*** Opening of Material shown ***

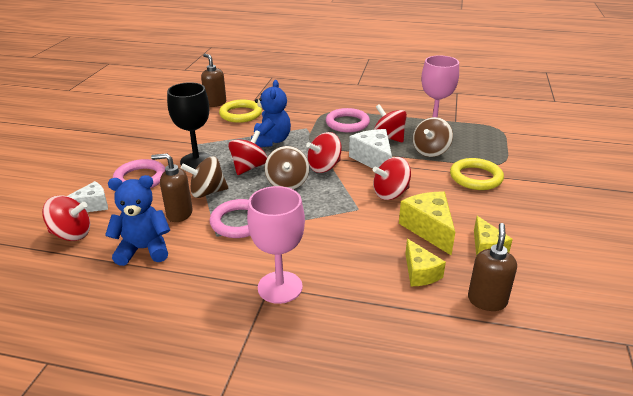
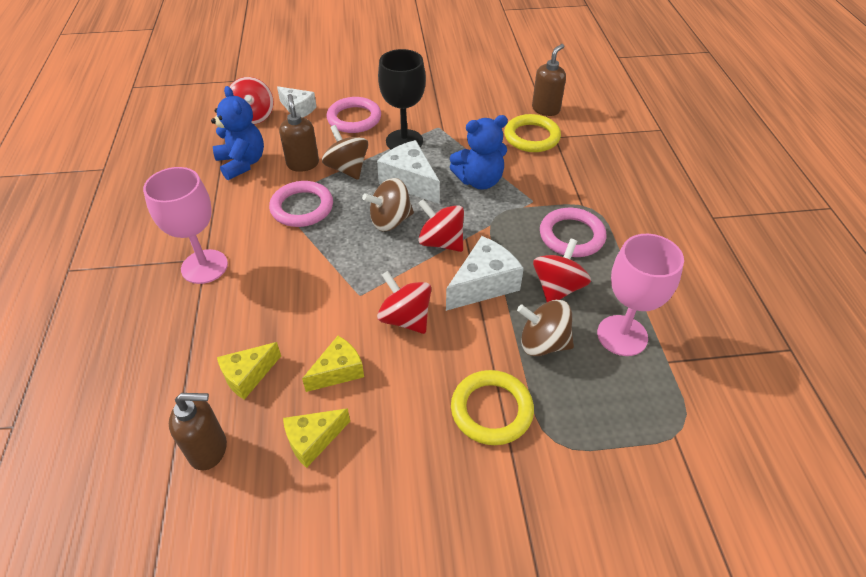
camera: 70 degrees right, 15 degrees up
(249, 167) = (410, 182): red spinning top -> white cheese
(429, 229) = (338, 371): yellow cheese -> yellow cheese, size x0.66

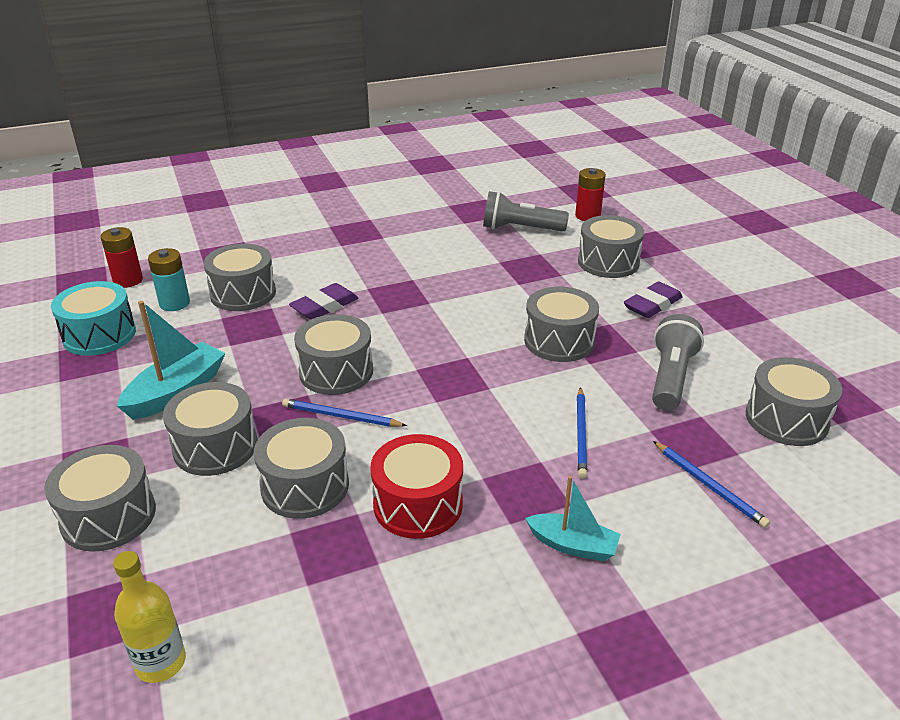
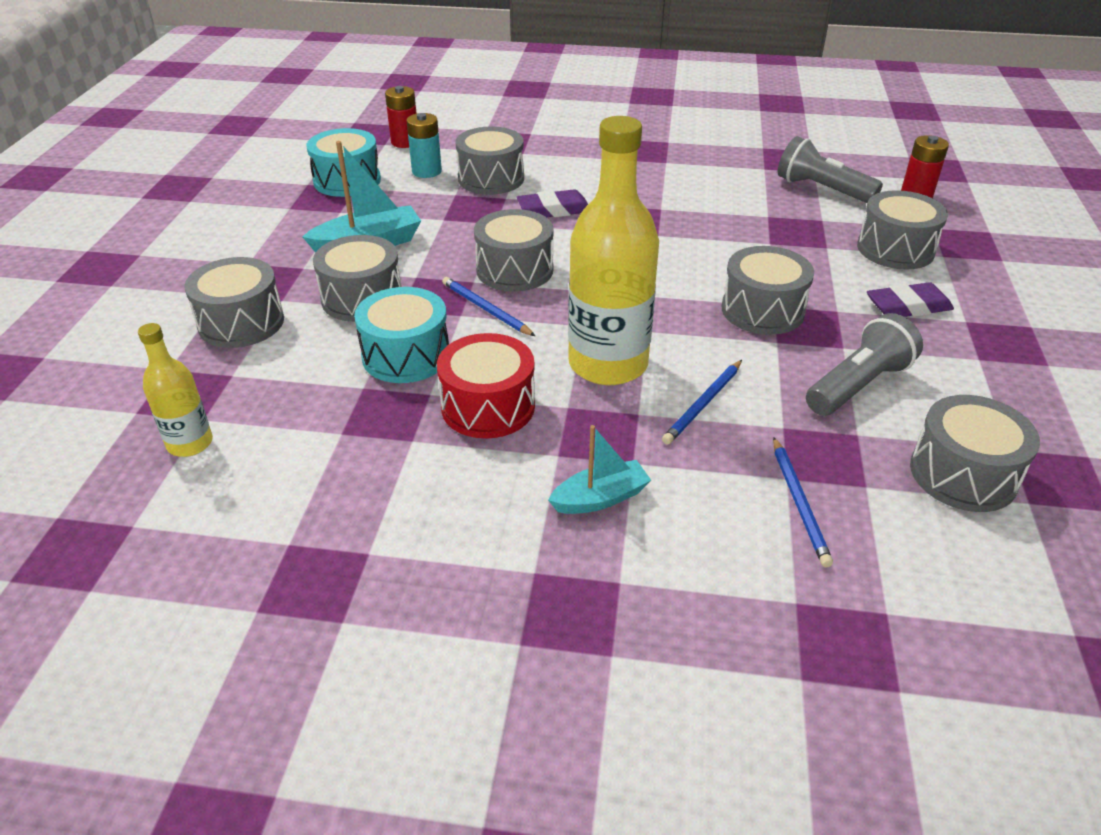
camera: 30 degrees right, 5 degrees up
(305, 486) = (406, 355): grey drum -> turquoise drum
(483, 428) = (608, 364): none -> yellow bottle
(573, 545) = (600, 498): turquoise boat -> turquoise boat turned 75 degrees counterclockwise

*** Close of Material shown ***

Prompt:
Where a record above holds a picture, drop the picture and print the rest exactly.

Exercise response:
camera: 70 degrees right, 15 degrees up
(249, 167) = (410, 182): red spinning top -> white cheese
(429, 229) = (338, 371): yellow cheese -> yellow cheese, size x0.66

camera: 30 degrees right, 5 degrees up
(305, 486) = (406, 355): grey drum -> turquoise drum
(483, 428) = (608, 364): none -> yellow bottle
(573, 545) = (600, 498): turquoise boat -> turquoise boat turned 75 degrees counterclockwise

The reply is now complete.